Coordinate-based change listings:
****************************************

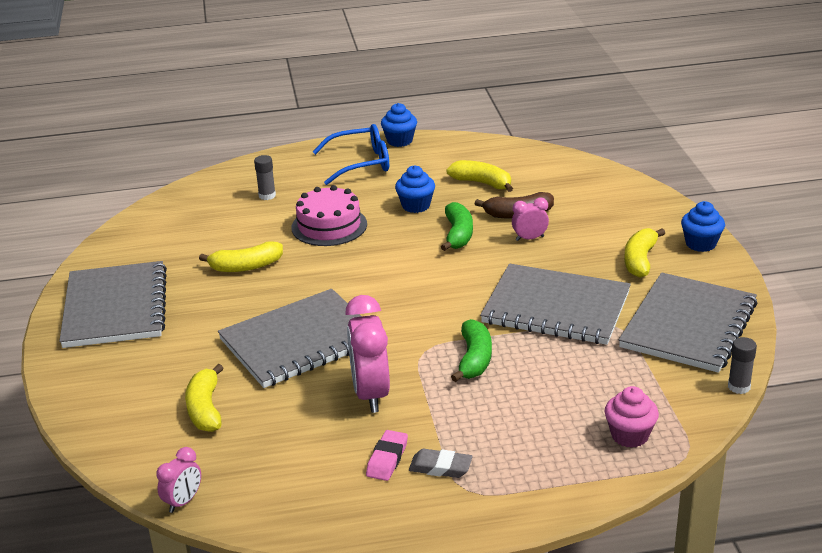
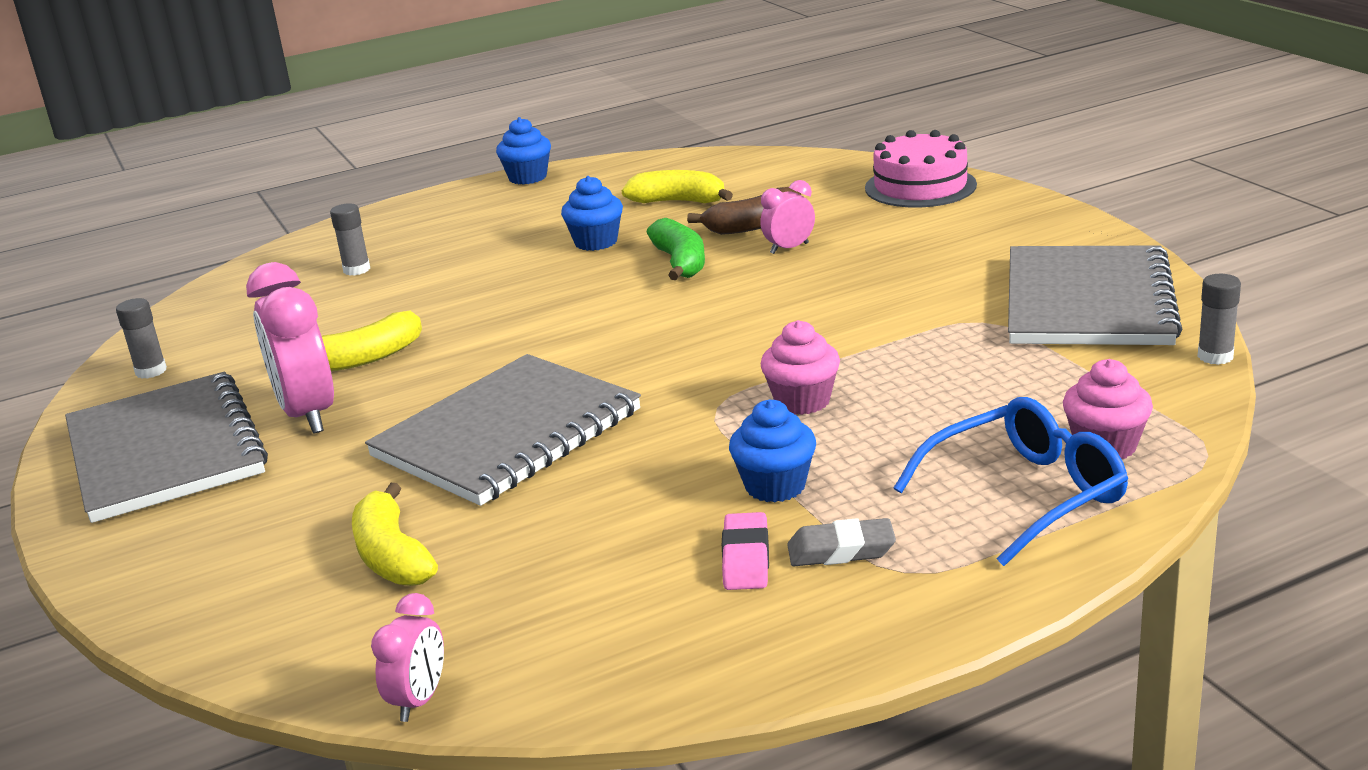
camera: 15 degrees left, 5 degrees down
pink cake [291,185,367,246] -> pink cake moved to [865,130,977,207]
blue glasses [313,124,389,185] -> blue glasses moved to [894,397,1128,566]
pink clock [345,295,390,413] -> pink clock moved to [246,262,334,434]
green banana [451,319,492,382] -> pink cupcake [761,320,840,415]
grey notebook [480,264,631,345] -> none
yellow banana [624,228,665,278] -> none
blue cupcake [681,201,725,252] -> blue cupcake moved to [729,399,816,503]
none -> grey glue stick [116,298,167,379]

****************************************

TASK: Quote the records above exactly, leaving out any pictures.

OUTPUT FOR THIS TASK:
camera: 15 degrees left, 5 degrees down
pink cake [291,185,367,246] -> pink cake moved to [865,130,977,207]
blue glasses [313,124,389,185] -> blue glasses moved to [894,397,1128,566]
pink clock [345,295,390,413] -> pink clock moved to [246,262,334,434]
green banana [451,319,492,382] -> pink cupcake [761,320,840,415]
grey notebook [480,264,631,345] -> none
yellow banana [624,228,665,278] -> none
blue cupcake [681,201,725,252] -> blue cupcake moved to [729,399,816,503]
none -> grey glue stick [116,298,167,379]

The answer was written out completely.